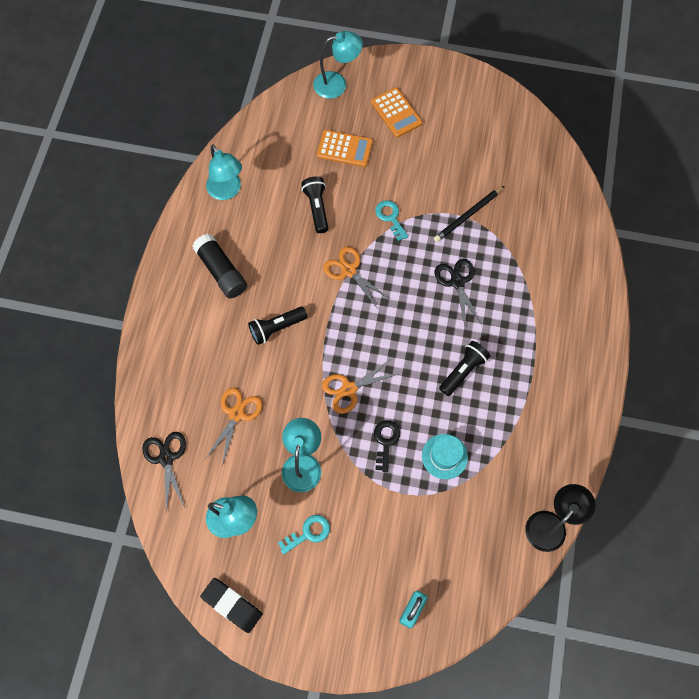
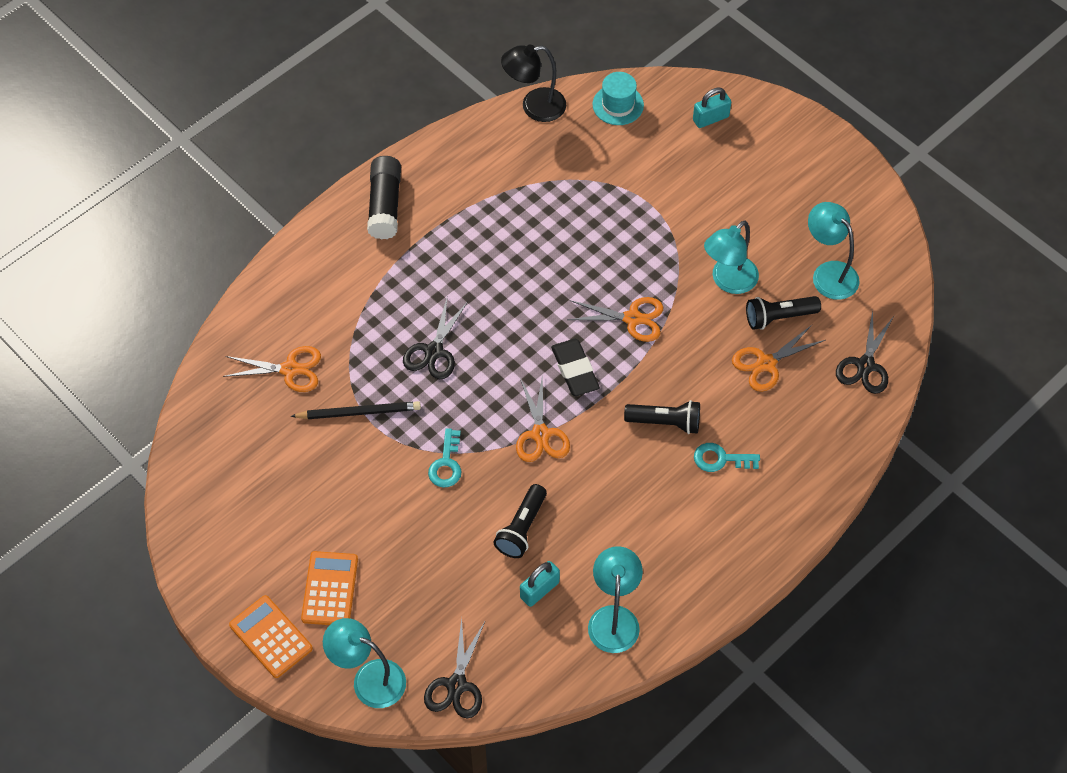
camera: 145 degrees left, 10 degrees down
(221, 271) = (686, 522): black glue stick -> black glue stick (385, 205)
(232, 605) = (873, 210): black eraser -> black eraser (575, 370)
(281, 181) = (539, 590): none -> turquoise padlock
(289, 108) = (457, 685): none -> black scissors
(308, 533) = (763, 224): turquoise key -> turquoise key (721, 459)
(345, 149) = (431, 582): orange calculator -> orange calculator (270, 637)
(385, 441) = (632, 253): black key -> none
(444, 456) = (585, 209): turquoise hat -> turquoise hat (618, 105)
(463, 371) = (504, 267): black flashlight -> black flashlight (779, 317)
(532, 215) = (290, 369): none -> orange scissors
+--
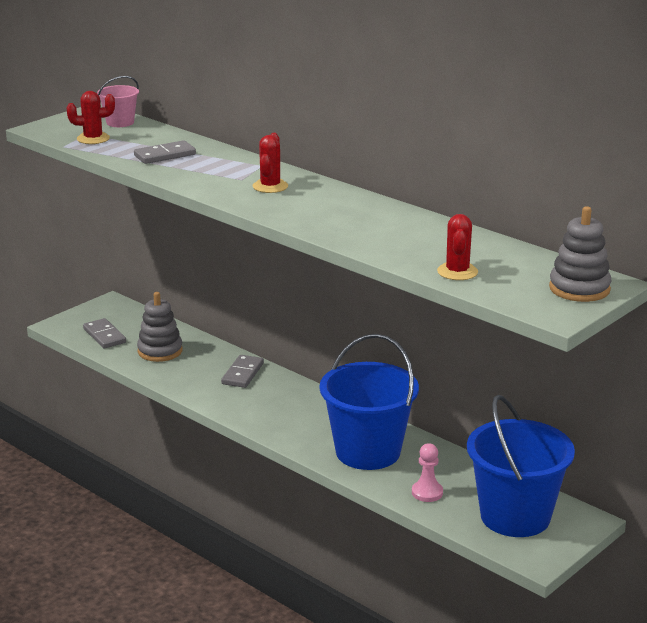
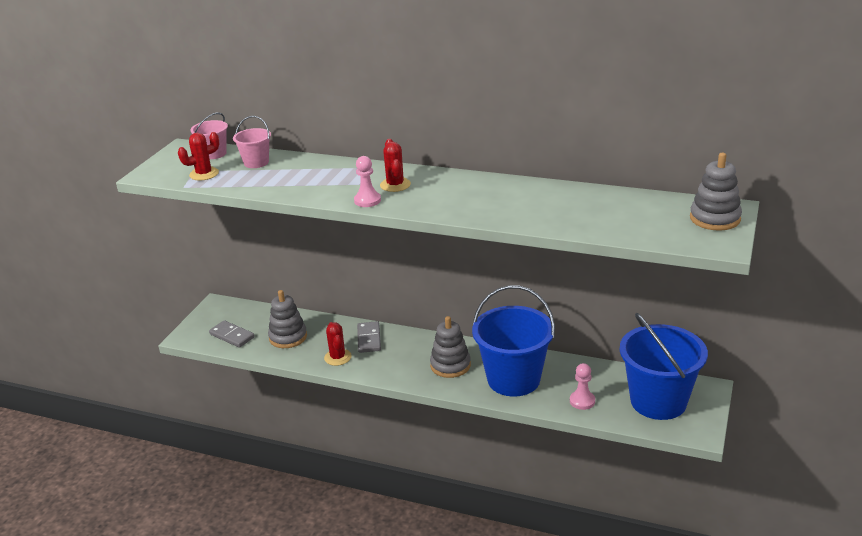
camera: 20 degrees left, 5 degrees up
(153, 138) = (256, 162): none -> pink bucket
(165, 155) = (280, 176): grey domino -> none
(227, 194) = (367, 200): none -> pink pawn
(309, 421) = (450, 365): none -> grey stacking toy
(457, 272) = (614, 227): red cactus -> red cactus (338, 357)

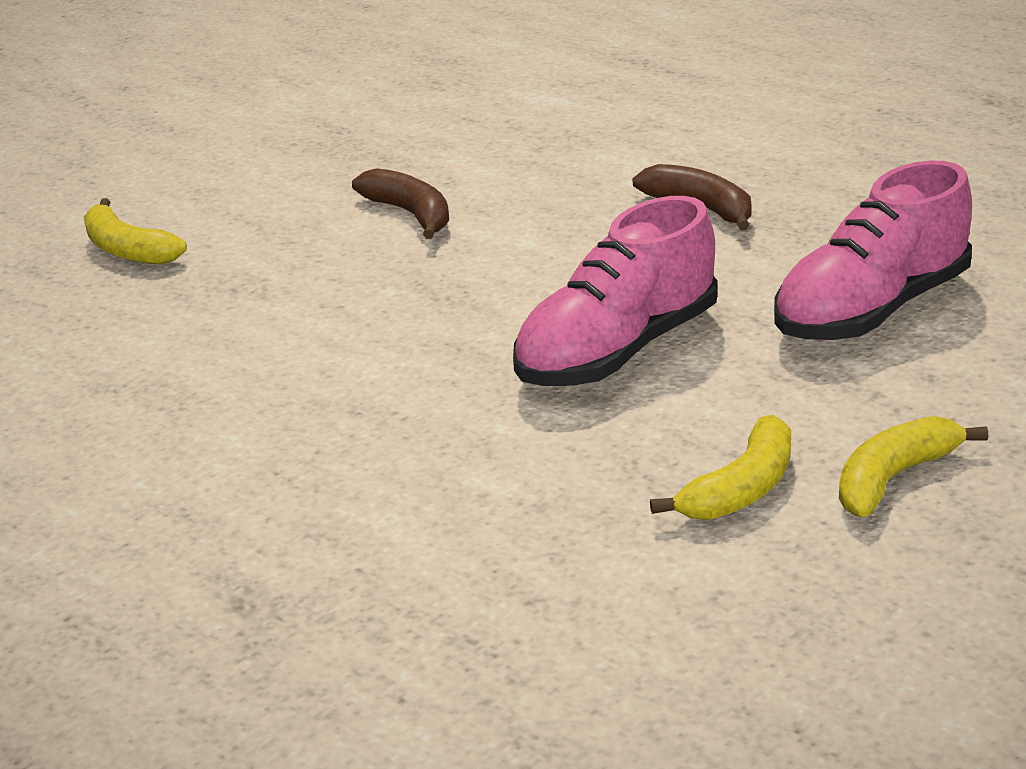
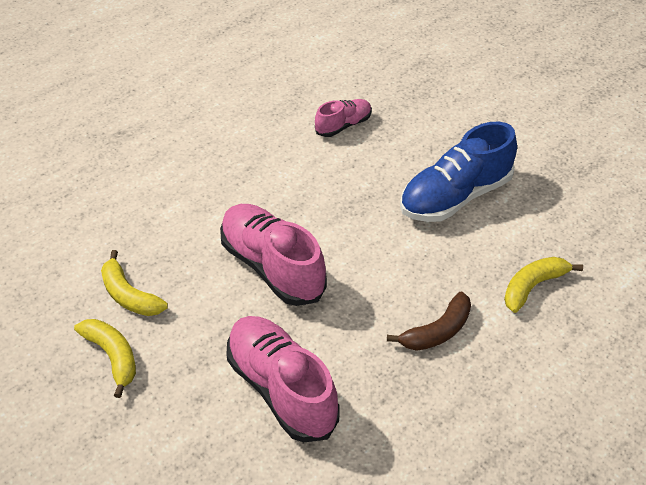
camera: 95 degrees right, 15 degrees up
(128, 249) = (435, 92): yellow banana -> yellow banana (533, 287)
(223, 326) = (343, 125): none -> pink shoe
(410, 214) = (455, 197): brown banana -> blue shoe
+--
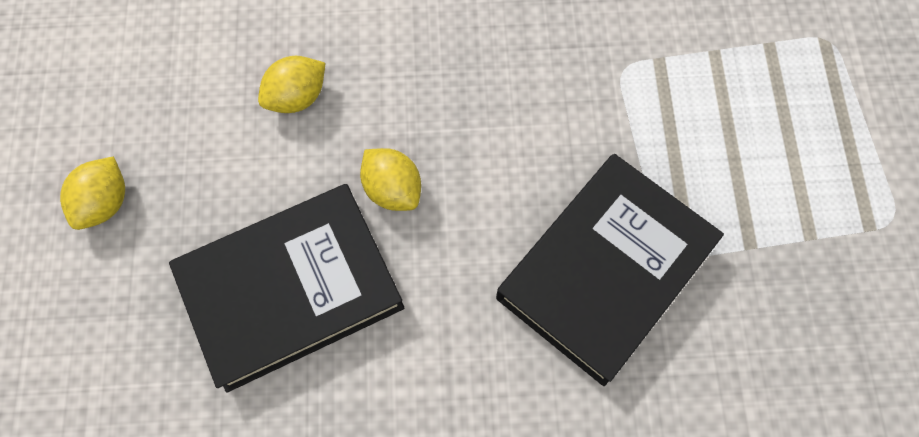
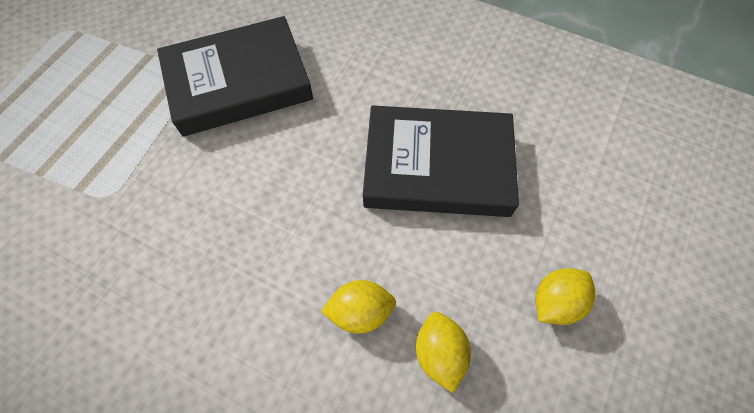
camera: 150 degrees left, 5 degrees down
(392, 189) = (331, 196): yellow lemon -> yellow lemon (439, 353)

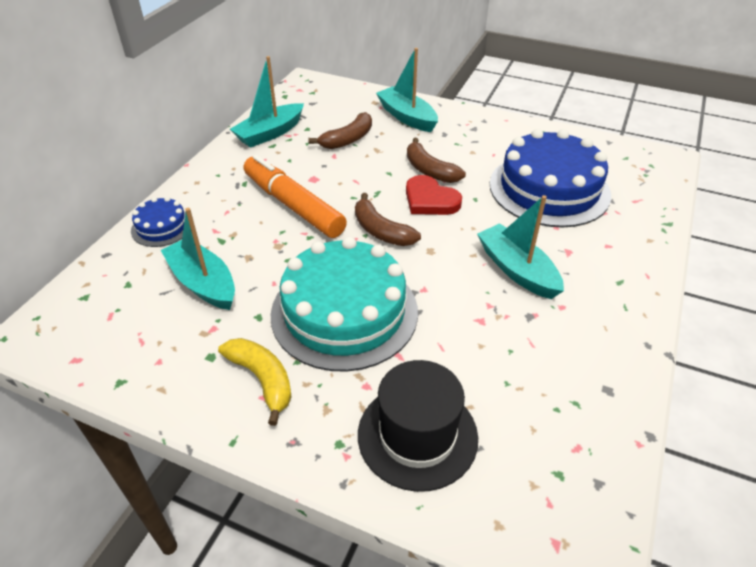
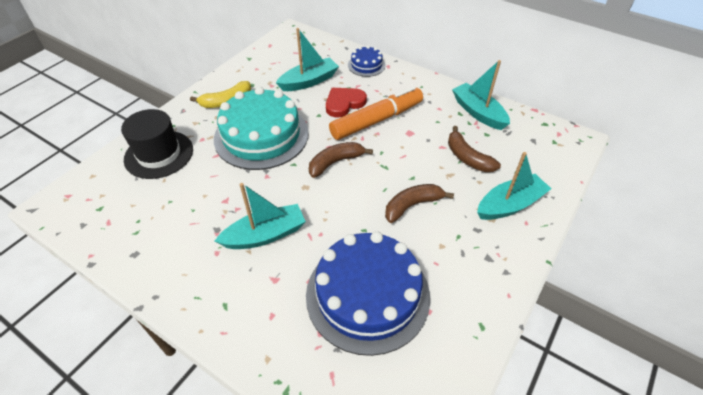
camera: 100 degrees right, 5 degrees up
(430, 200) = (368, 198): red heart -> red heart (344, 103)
+--
## The task
Look above for the line holding "(232, 605) = (873, 210): black". Print it and every line after it, exactly, through the line holding "(532, 215) = (290, 369): none".

## Result of the task
(232, 605) = (873, 210): black eraser -> black eraser (575, 370)
(281, 181) = (539, 590): none -> turquoise padlock
(289, 108) = (457, 685): none -> black scissors
(308, 533) = (763, 224): turquoise key -> turquoise key (721, 459)
(345, 149) = (431, 582): orange calculator -> orange calculator (270, 637)
(385, 441) = (632, 253): black key -> none
(444, 456) = (585, 209): turquoise hat -> turquoise hat (618, 105)
(463, 371) = (504, 267): black flashlight -> black flashlight (779, 317)
(532, 215) = (290, 369): none -> orange scissors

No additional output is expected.